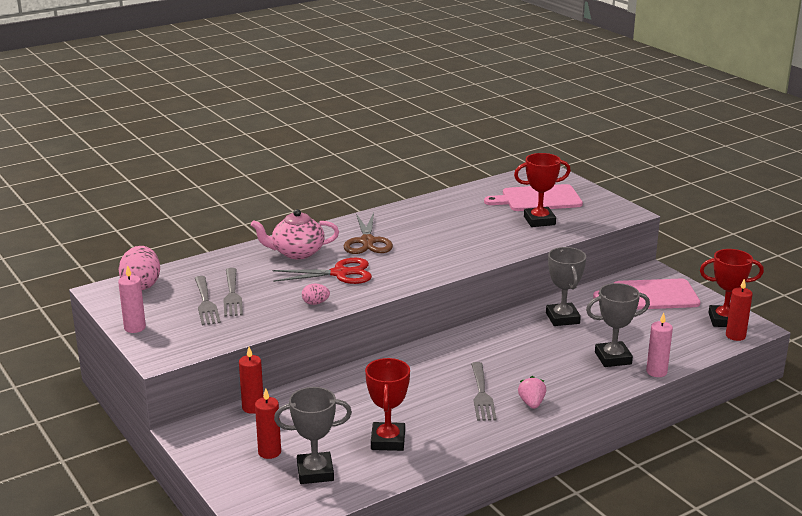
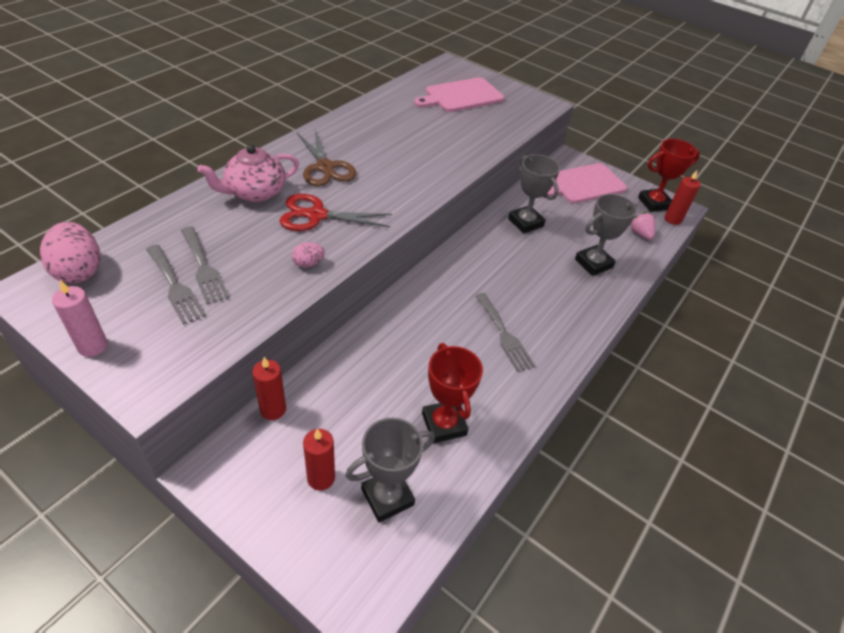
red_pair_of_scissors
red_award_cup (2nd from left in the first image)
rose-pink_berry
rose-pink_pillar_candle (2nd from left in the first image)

•••

TASK TO COMPLETE | Write out the material above without changing a word, and skip any picture.

WORKED SOLUTION |
red_pair_of_scissors
red_award_cup (2nd from left in the first image)
rose-pink_berry
rose-pink_pillar_candle (2nd from left in the first image)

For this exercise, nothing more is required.